*PROBLEM DETAILS*: Take each line of the records below that contains the string "white" and copy it.

EXTRACTED ENTRIES below:

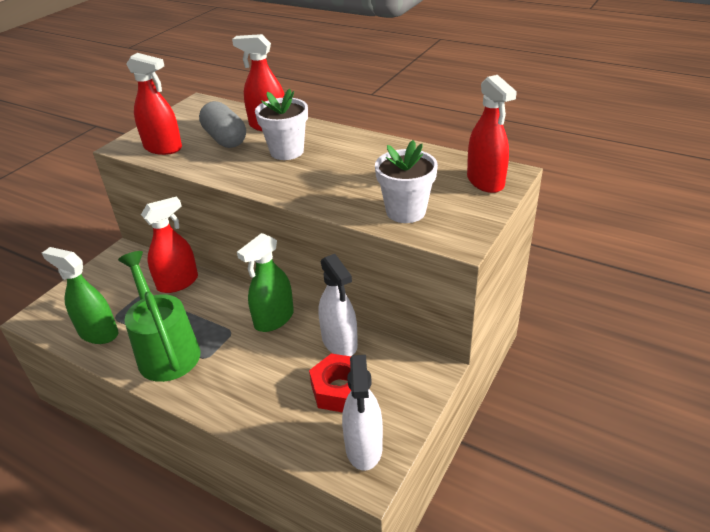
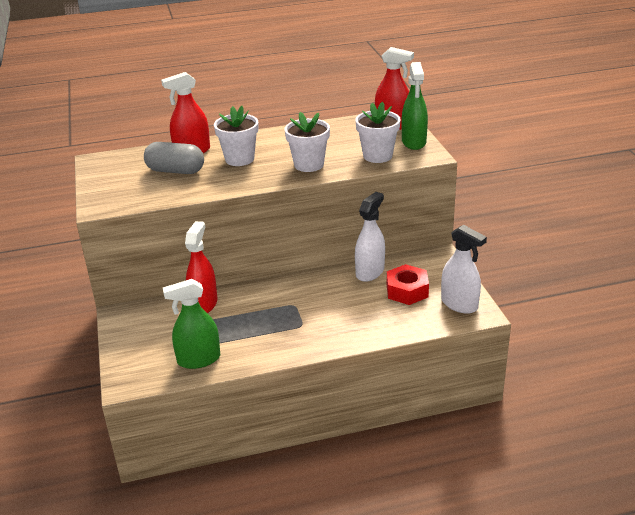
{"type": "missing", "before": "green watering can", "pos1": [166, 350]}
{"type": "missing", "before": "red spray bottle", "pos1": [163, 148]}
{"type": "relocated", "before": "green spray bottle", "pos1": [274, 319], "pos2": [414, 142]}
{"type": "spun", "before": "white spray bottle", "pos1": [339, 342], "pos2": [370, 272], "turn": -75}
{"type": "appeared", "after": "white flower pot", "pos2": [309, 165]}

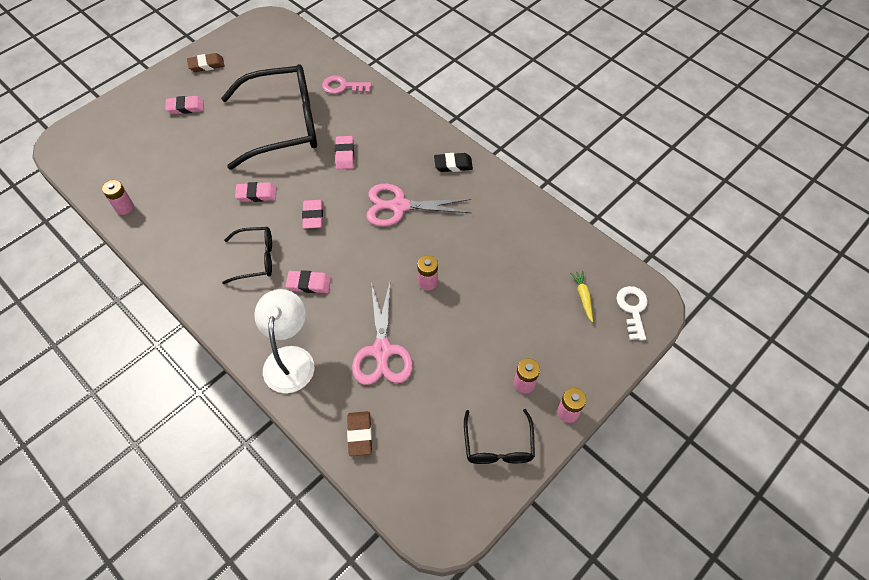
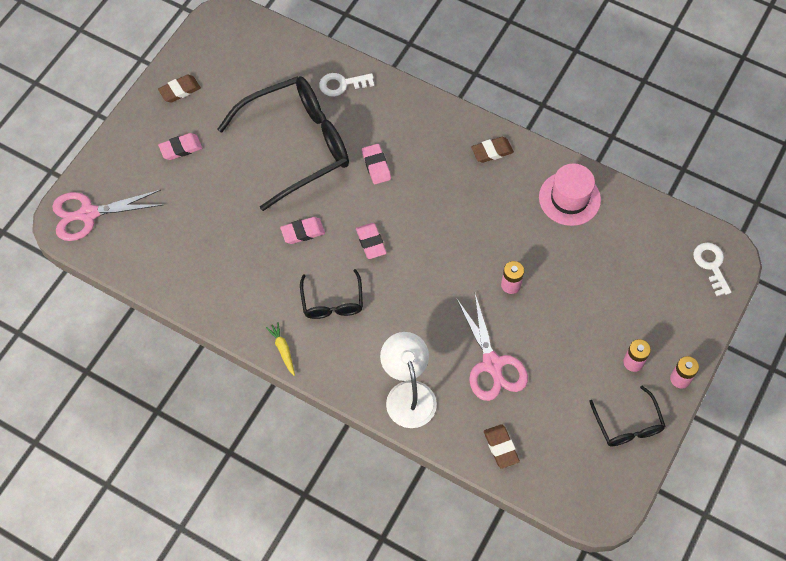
{"type": "missing", "before": "pink battery", "pos1": [124, 207]}
{"type": "spun", "before": "black glasses", "pos1": [256, 259], "pos2": [332, 302], "turn": 105}
{"type": "missing", "before": "pink eraser", "pos1": [309, 284]}
{"type": "colour", "before": "pink key", "after": "white key", "pos1": [342, 86], "pos2": [342, 84]}
{"type": "relocated", "before": "pink scissors", "pos1": [399, 206], "pos2": [88, 214]}
{"type": "colour", "before": "black eraser", "after": "brown eraser", "pos1": [453, 164], "pos2": [492, 151]}
{"type": "relocated", "before": "yellow carrot", "pos1": [583, 297], "pos2": [283, 350]}
{"type": "appeared", "after": "pink hat", "pos2": [569, 198]}

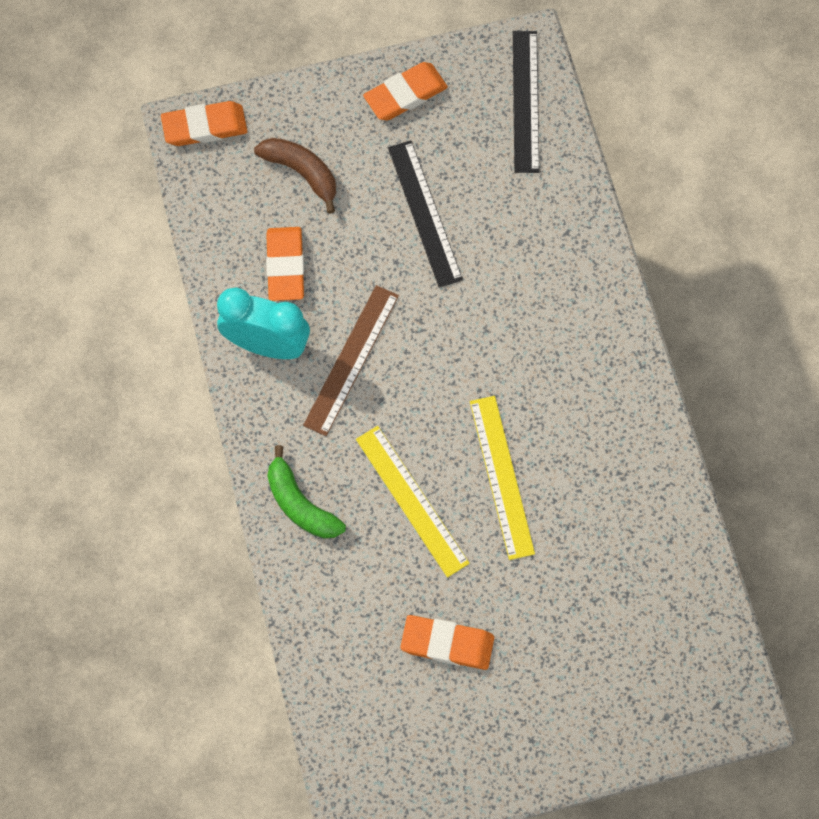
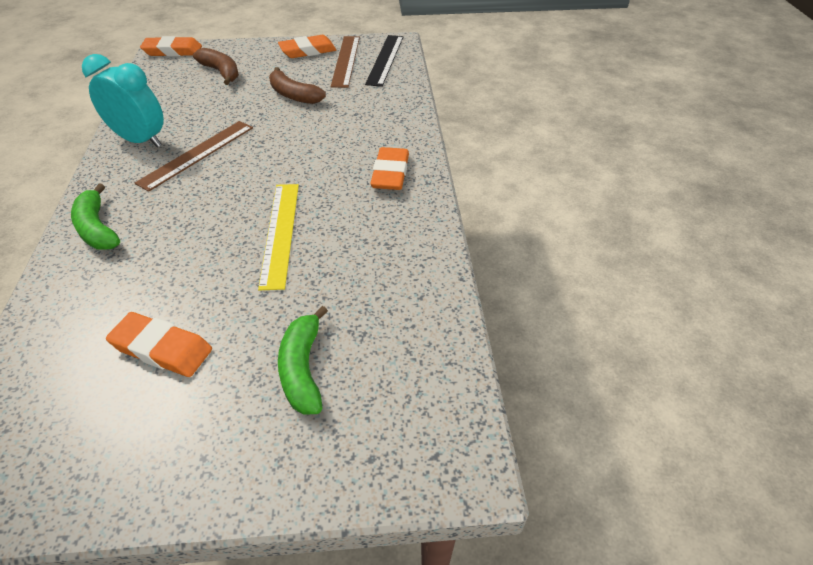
{"type": "relocated", "before": "orange eraser", "pos1": [285, 266], "pos2": [390, 173]}
{"type": "missing", "before": "yellow ruler", "pos1": [412, 500]}
{"type": "exchanged", "before": "black ruler", "after": "brown banana", "pos1": [424, 213], "pos2": [293, 95]}
{"type": "appeared", "after": "green banana", "pos2": [303, 369]}
{"type": "appeared", "after": "brown ruler", "pos2": [346, 61]}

End of EXTRACTED ENTRIES.

*EXPECTED ANSWER*:
{"type": "spun", "before": "white spray bottle", "pos1": [339, 342], "pos2": [370, 272], "turn": -75}
{"type": "appeared", "after": "white flower pot", "pos2": [309, 165]}
{"type": "colour", "before": "pink key", "after": "white key", "pos1": [342, 86], "pos2": [342, 84]}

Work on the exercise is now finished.